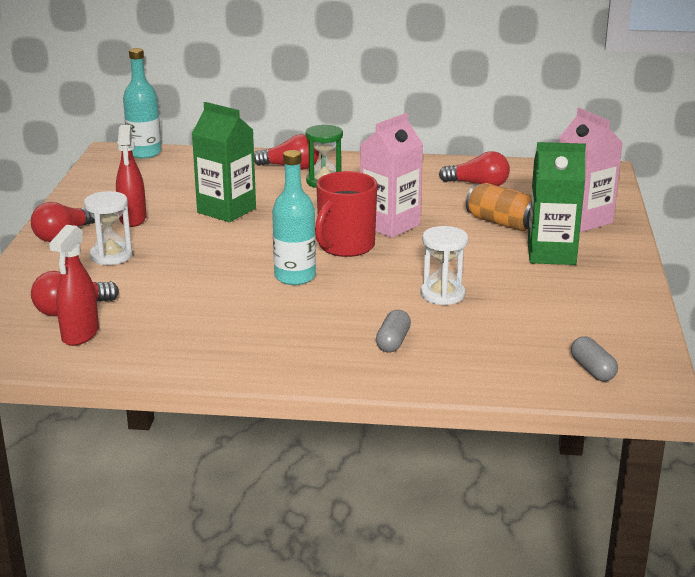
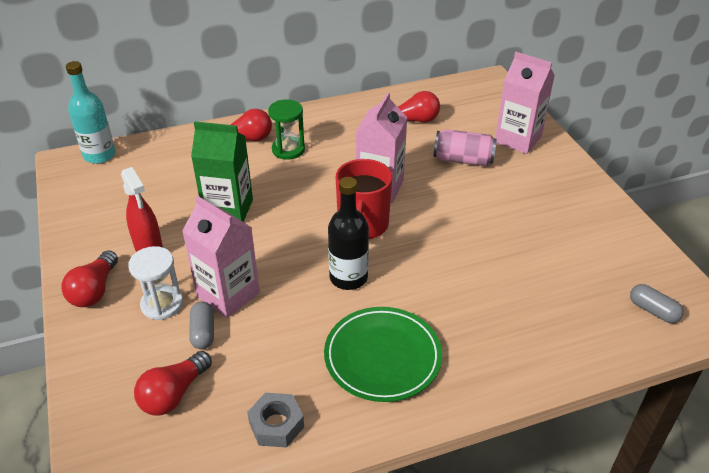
camera: 25 degrees left, 15 degrees up
red spray bottle [49,225,99,346] -> none
turquoise bottle [272,150,316,285] -> black bottle [328,177,369,290]
grey capsule [376,310,411,352] -> grey capsule moved to [189,301,214,349]
white hourglass [420,226,468,305] -> none
orange can [466,183,531,231] -> pink can [434,129,497,166]
green carton [528,142,586,265] -> none
none -> pink carton [182,196,260,318]
none -> grey nut [247,393,304,448]
none -> green plate [324,307,442,402]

-.-.-

→ What you need to do: The listing above needs to be output again exactly. Don't include the pictures.

→ Your solution:
camera: 25 degrees left, 15 degrees up
red spray bottle [49,225,99,346] -> none
turquoise bottle [272,150,316,285] -> black bottle [328,177,369,290]
grey capsule [376,310,411,352] -> grey capsule moved to [189,301,214,349]
white hourglass [420,226,468,305] -> none
orange can [466,183,531,231] -> pink can [434,129,497,166]
green carton [528,142,586,265] -> none
none -> pink carton [182,196,260,318]
none -> grey nut [247,393,304,448]
none -> green plate [324,307,442,402]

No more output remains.